→ TASK TO CARRY OUT
Your copy must start with the line containing "D102: none -> schottky (A STG, K COM)" and end with the last line of the entries, matching them exactly and leaving out every picture.

Change detection data:
*** Block opens ***

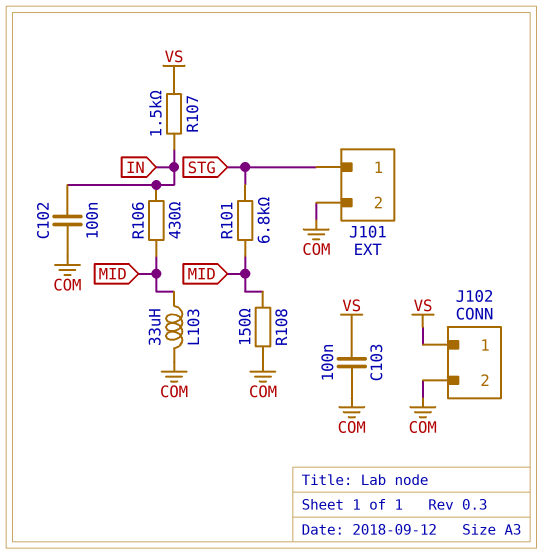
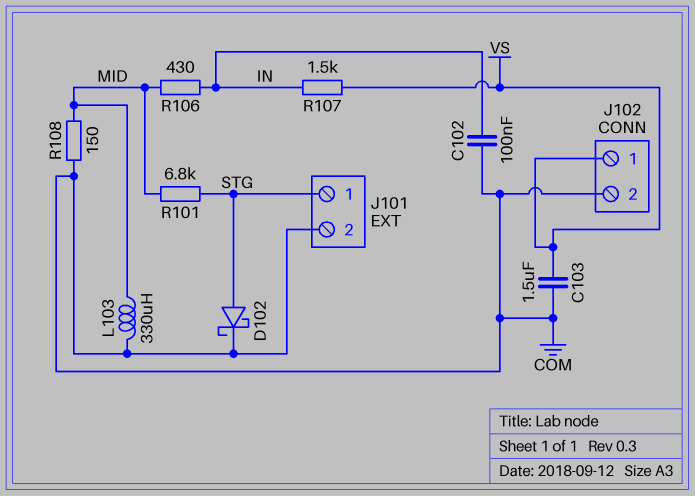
C103: 100nF (COM, VS) -> 1.5uF (COM, VS)
D102: none -> schottky (A STG, K COM)
L103: 33uH (COM, MID) -> 330uH (COM, MID)

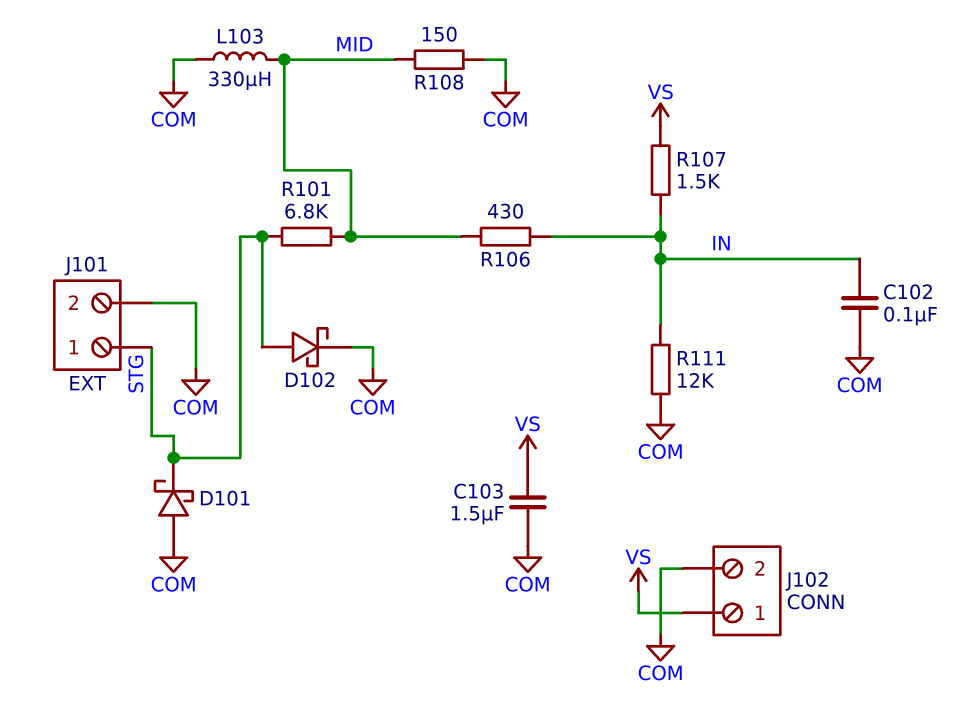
D101: none -> schottky (A COM, K STG)
R111: none -> 12k (COM, IN)

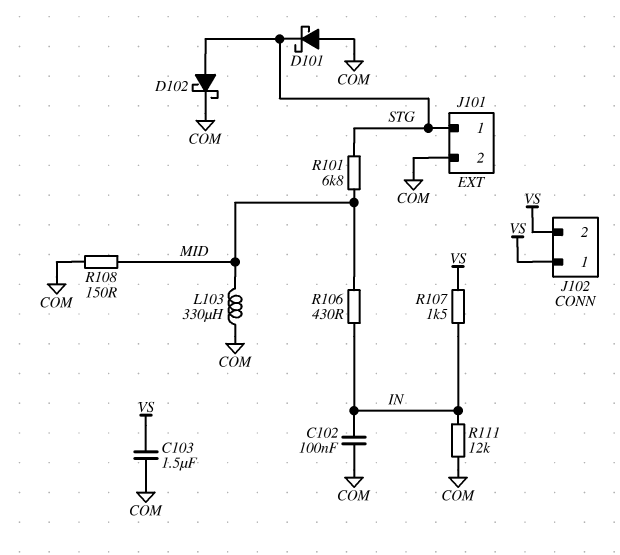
J102 pin 2: COM -> VS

*** Block closes ***

→ EXERCISE RESULT
D102: none -> schottky (A STG, K COM)
L103: 33uH (COM, MID) -> 330uH (COM, MID)

D101: none -> schottky (A COM, K STG)
R111: none -> 12k (COM, IN)

J102 pin 2: COM -> VS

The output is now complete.